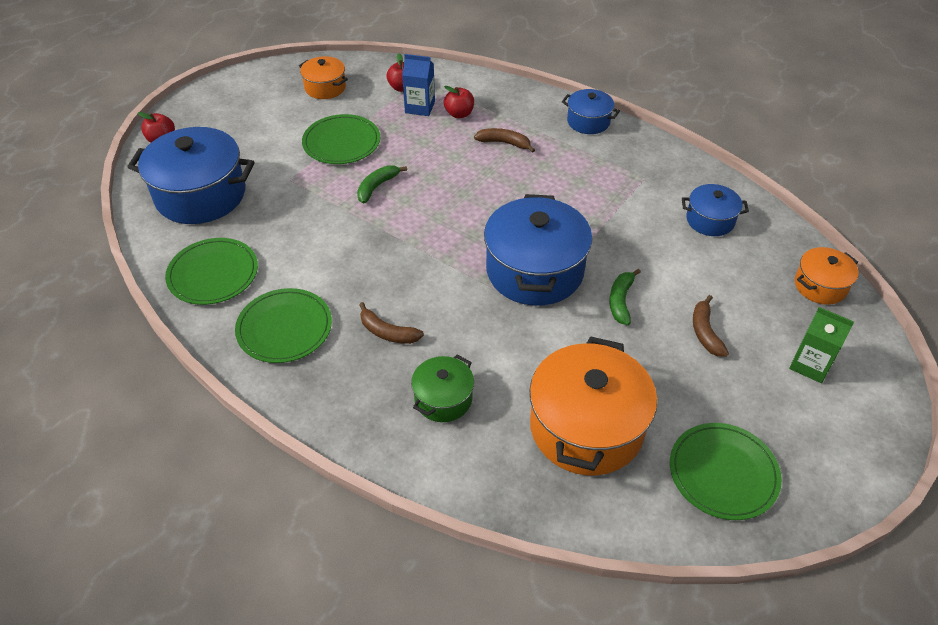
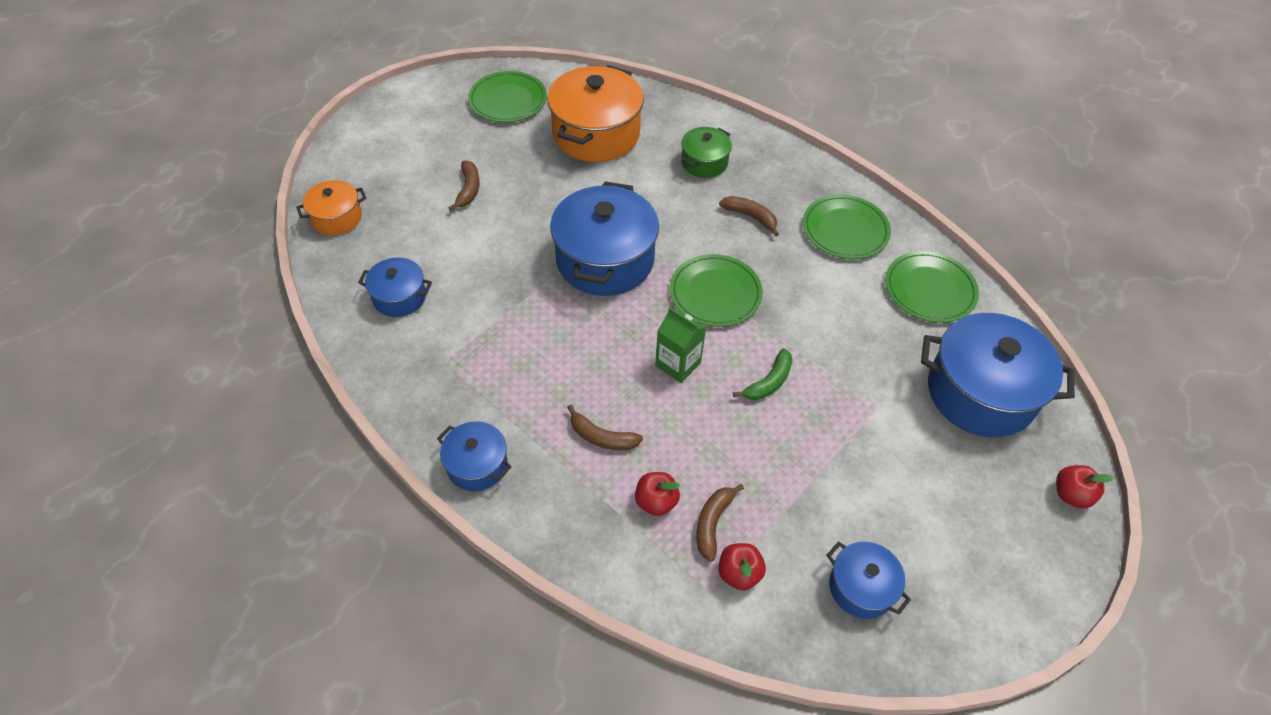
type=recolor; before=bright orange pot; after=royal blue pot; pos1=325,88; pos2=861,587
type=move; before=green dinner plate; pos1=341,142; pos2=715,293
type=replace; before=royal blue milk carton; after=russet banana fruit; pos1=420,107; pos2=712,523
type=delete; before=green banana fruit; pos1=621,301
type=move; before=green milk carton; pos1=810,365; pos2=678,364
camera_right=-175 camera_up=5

____________________

Task objective =
Whenever the word "move" appears in a line of the listing, report that line.

Expected output =
type=move; before=green dinner plate; pos1=341,142; pos2=715,293
type=move; before=green milk carton; pos1=810,365; pos2=678,364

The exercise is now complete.